** begin SUPPLIED DATA **

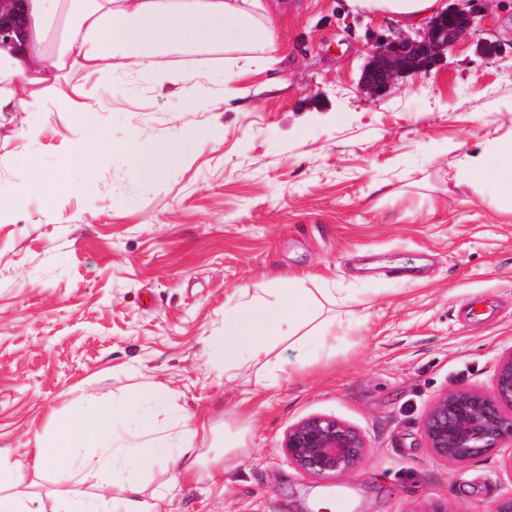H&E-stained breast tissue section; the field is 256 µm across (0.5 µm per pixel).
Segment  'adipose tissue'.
Masks as SVG:
<instances>
[{"label":"adipose tissue","mask_w":512,"mask_h":512,"mask_svg":"<svg viewBox=\"0 0 512 512\" xmlns=\"http://www.w3.org/2000/svg\"><path fill=\"white\" fill-rule=\"evenodd\" d=\"M353 12L374 19L417 25L444 10L443 0H347ZM30 43L24 58L0 55V121L14 112H37L71 69L93 78L110 69L114 58L126 59L128 73L141 82L164 87L179 85L195 99L197 86L190 78L164 70L159 58L166 53L202 52L215 47L242 51V68H250L254 51L268 52L277 42L276 28L263 0H30ZM127 149L132 169L140 176H157L162 168L179 163L178 140L163 141L152 152L142 151L136 139ZM457 183L481 185L497 208L512 213V142L499 144L493 166L484 153L472 155L458 172ZM311 289L285 288L278 307L267 311L242 289L233 317L225 319L224 333L213 351L225 370L262 362V379L273 384L282 370L274 345L296 350L327 345L336 339V324L316 322ZM135 427H127L128 414ZM197 429L175 413L170 389L149 382L129 395L104 404L89 398L67 413L54 417L47 432H35L30 456L14 463L0 461V512H29L25 487L51 469L67 482L95 475H114L130 464L147 471L167 444L176 448V477L188 476L194 461ZM88 455L76 456L79 445ZM125 498L49 494L40 512H156L152 502L139 499L136 485Z\"/></svg>","instance_id":"obj_1"}]
</instances>
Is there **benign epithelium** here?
Instances as JSON below:
<instances>
[{"mask_svg":"<svg viewBox=\"0 0 512 512\" xmlns=\"http://www.w3.org/2000/svg\"><path fill=\"white\" fill-rule=\"evenodd\" d=\"M24 2L0 0V48L13 44V35L21 33ZM460 2L429 20L415 39L402 31L374 37L360 81L362 92L377 100L397 78L436 65L462 38L477 35L486 0ZM423 432L432 455L446 462H465L512 447V350L500 358L490 392L458 388L438 397L425 414ZM283 448L301 472L338 478L358 469L368 444L355 427L313 416L288 430Z\"/></svg>","mask_w":512,"mask_h":512,"instance_id":"7a95c632","label":"benign epithelium"}]
</instances>
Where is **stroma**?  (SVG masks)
I'll list each match as a JSON object with an SVG mask.
<instances>
[{
  "instance_id": "stroma-1",
  "label": "stroma",
  "mask_w": 512,
  "mask_h": 512,
  "mask_svg": "<svg viewBox=\"0 0 512 512\" xmlns=\"http://www.w3.org/2000/svg\"><path fill=\"white\" fill-rule=\"evenodd\" d=\"M278 46L235 78L218 48L165 55L197 76L192 109L177 87L69 71L43 111L0 127V452L30 451L32 428L92 397L111 402L148 381L176 394L200 426L190 478L171 482L172 451L139 478L159 512H491L512 495V450L436 460L422 421L446 391H491L512 349V215L454 177L474 152L512 140V0H489L480 37L445 66L396 81L371 101L358 84L367 35L388 22L345 0H268ZM97 101L79 114L73 89ZM187 131L185 158L136 175L124 149ZM92 154L73 167L74 142ZM56 178L12 200L32 164ZM359 298L332 352L283 350L274 386L255 366L225 378L208 345L237 291L274 302L278 279ZM494 309L486 316L480 297ZM332 416L369 451L340 479L308 476L283 448L290 427ZM238 436L242 447L225 450Z\"/></svg>"
}]
</instances>
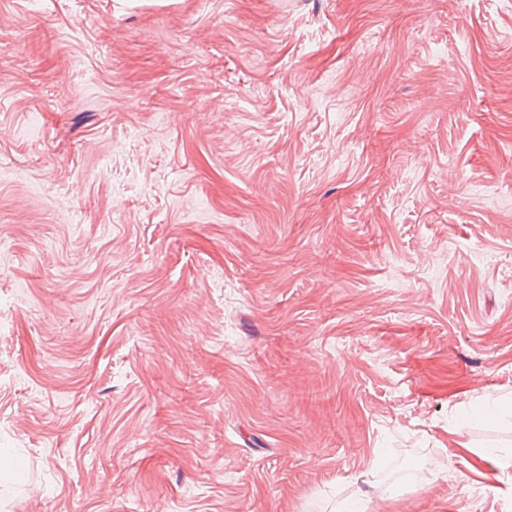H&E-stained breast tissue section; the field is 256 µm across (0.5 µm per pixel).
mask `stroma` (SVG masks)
<instances>
[{
  "mask_svg": "<svg viewBox=\"0 0 512 512\" xmlns=\"http://www.w3.org/2000/svg\"><path fill=\"white\" fill-rule=\"evenodd\" d=\"M512 512V0H0V512Z\"/></svg>",
  "mask_w": 512,
  "mask_h": 512,
  "instance_id": "35a3bbf8",
  "label": "stroma"
}]
</instances>
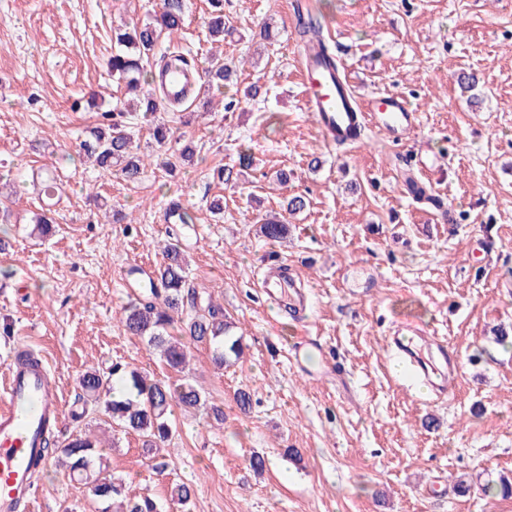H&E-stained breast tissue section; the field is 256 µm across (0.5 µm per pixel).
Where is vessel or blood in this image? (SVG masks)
I'll use <instances>...</instances> for the list:
<instances>
[{
    "label": "vessel or blood",
    "mask_w": 512,
    "mask_h": 512,
    "mask_svg": "<svg viewBox=\"0 0 512 512\" xmlns=\"http://www.w3.org/2000/svg\"><path fill=\"white\" fill-rule=\"evenodd\" d=\"M297 62L305 80L306 110L328 142L348 144L351 131L358 126L384 129L397 143L416 131L418 117L405 96L391 93L359 98L347 75L327 64L317 43L300 46ZM199 80V68L191 65L159 74L169 99L178 102L185 101L187 91ZM392 341L397 353L418 369L424 364L423 352H430L438 375L432 384L436 398H454L457 385L452 376L460 355L446 338L418 330L411 336H393ZM60 414L49 364L12 361L0 388V512H19L30 502V480L40 460L43 431L48 420Z\"/></svg>",
    "instance_id": "vessel-or-blood-1"
}]
</instances>
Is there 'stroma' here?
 Returning a JSON list of instances; mask_svg holds the SVG:
<instances>
[{
	"instance_id": "35a3bbf8",
	"label": "stroma",
	"mask_w": 512,
	"mask_h": 512,
	"mask_svg": "<svg viewBox=\"0 0 512 512\" xmlns=\"http://www.w3.org/2000/svg\"><path fill=\"white\" fill-rule=\"evenodd\" d=\"M308 2L359 93L404 95L416 132L398 145L376 129L328 145L304 107L292 0H224L220 43L207 28L210 0H186L182 30L161 38L150 65L171 49L202 68L231 58L238 91L256 83L267 94L230 112L215 102L201 117L195 92L158 113L172 132L162 146L151 124L135 121L142 152L178 163L174 175L151 165L129 184L80 160L76 144L98 123L102 97L124 95L106 66L113 28L151 17L159 0H0V240L12 251L0 255V377L14 347L45 357L64 409L57 445L95 435L129 493L162 500L185 483L191 512H512V498L484 492L512 479V349L495 339L496 329L512 333V0ZM266 23L268 41L259 36ZM463 72L478 76L482 104L461 95ZM186 144L194 156L182 161ZM244 148L253 169L224 183L219 170L236 166ZM426 149L441 158L420 180L453 224L406 190L407 163ZM48 169L63 193L56 231L42 237L31 217L41 204L35 175ZM283 169L285 185L276 180ZM294 195L306 207L287 240L262 237L254 217ZM218 196L219 219L209 212ZM174 202L192 223H164ZM116 211L129 223H113ZM482 238L490 252H471ZM170 240L187 256L190 286L223 304L244 354L220 369L208 346L191 345L189 375L224 420L175 410L160 474L136 436L103 413L76 421L70 411L90 366L106 372L118 362L177 382L119 322L137 294L130 267L157 266ZM279 265L304 284L301 313L257 286ZM412 322L459 351L454 401L430 404L405 370L388 373L387 338ZM302 336L322 349L297 363L291 349ZM329 356L344 367L332 379L317 374ZM241 390L251 396L246 412ZM255 454L263 472L250 466ZM97 510L56 462L36 475L31 512Z\"/></svg>"
}]
</instances>
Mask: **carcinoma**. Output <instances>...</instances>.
<instances>
[{
    "label": "carcinoma",
    "mask_w": 512,
    "mask_h": 512,
    "mask_svg": "<svg viewBox=\"0 0 512 512\" xmlns=\"http://www.w3.org/2000/svg\"><path fill=\"white\" fill-rule=\"evenodd\" d=\"M184 17L185 0H160L158 11L149 21L114 32L107 68L112 79L124 85L132 98L119 99L102 112L101 122L80 142L79 150L102 171L113 172L127 183L141 179L145 163L132 134L126 126L112 121V116L116 112H134L142 121L152 123L156 114L167 108L168 102L154 87L143 61L161 35L171 36L182 28ZM208 30L214 39L224 36L222 9L211 13ZM234 75L227 64H211L203 70L200 82L221 93L233 84ZM305 206L302 196L285 200L283 214L263 219L260 234L273 241L286 239V214ZM120 323L128 334L146 341L168 369L182 374L180 383L167 384L118 363L112 365L107 376L89 369L80 378L82 407L71 410V416L78 419L99 408L124 432L137 435L151 452L173 434V407L200 409L206 406L193 380L185 375L189 360L183 339L207 344L212 350L213 363L222 368L231 358H239L241 337L233 333L234 325L224 314L223 305L210 297L205 300L198 297L190 288L184 251L173 243L165 248L164 261L154 277L141 285L137 298L123 310ZM43 451L49 457L61 453L66 459V475L87 487L92 499L102 505L99 512H190L192 491L184 483L174 485L162 501L148 493L125 497L122 483L104 468L94 469L95 461L102 460V453L97 440L86 433L73 437L59 450L48 442Z\"/></svg>",
    "instance_id": "obj_1"
}]
</instances>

** end SUPPLIED DATA **

Note how many lines in the material hold the word "stroma", and give that number with nothing added.

7